## WORK TO BE COMPLETED
Reproduce the listing in full, exactly as written, but without images.

## SOURCE INFORMATION
BEGIN
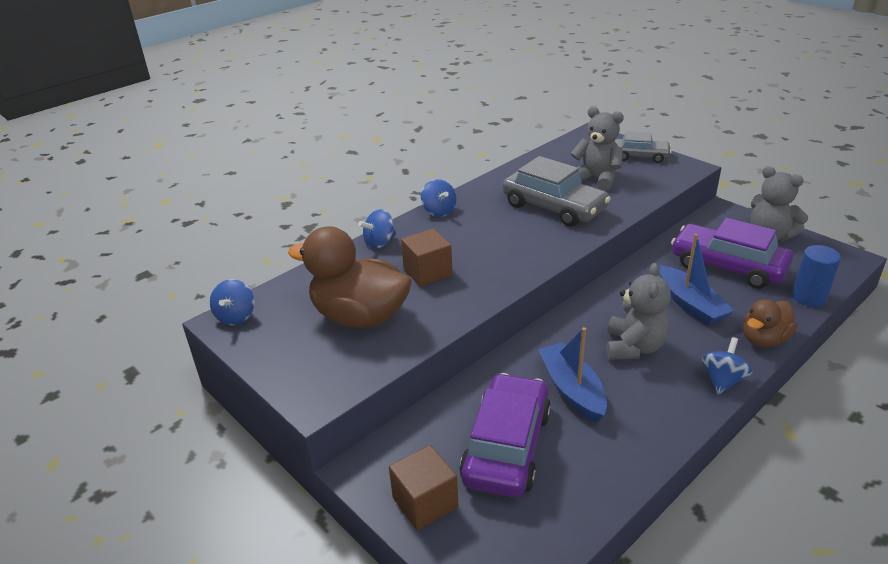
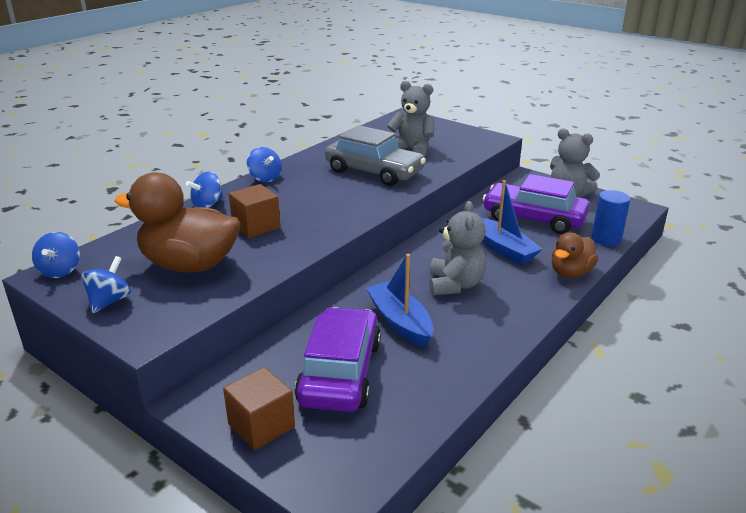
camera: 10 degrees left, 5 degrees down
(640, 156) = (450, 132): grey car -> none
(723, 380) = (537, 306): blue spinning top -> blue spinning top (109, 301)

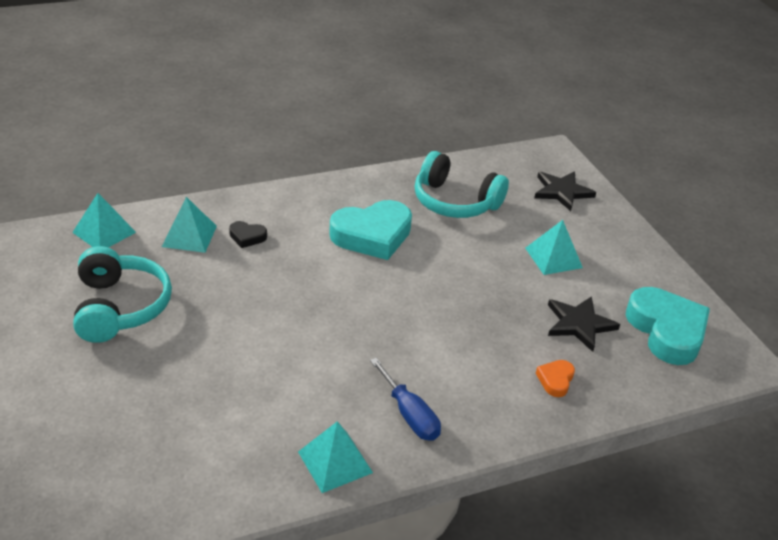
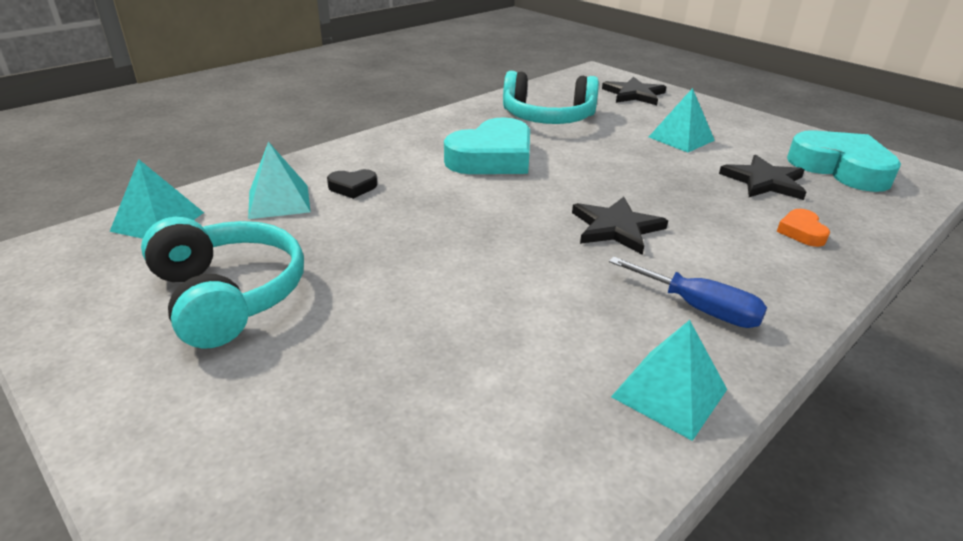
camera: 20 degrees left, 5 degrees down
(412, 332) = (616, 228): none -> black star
END
## ANSWER SECTION
camera: 10 degrees left, 5 degrees down
(640, 156) = (450, 132): grey car -> none
(723, 380) = (537, 306): blue spinning top -> blue spinning top (109, 301)

camera: 20 degrees left, 5 degrees down
(412, 332) = (616, 228): none -> black star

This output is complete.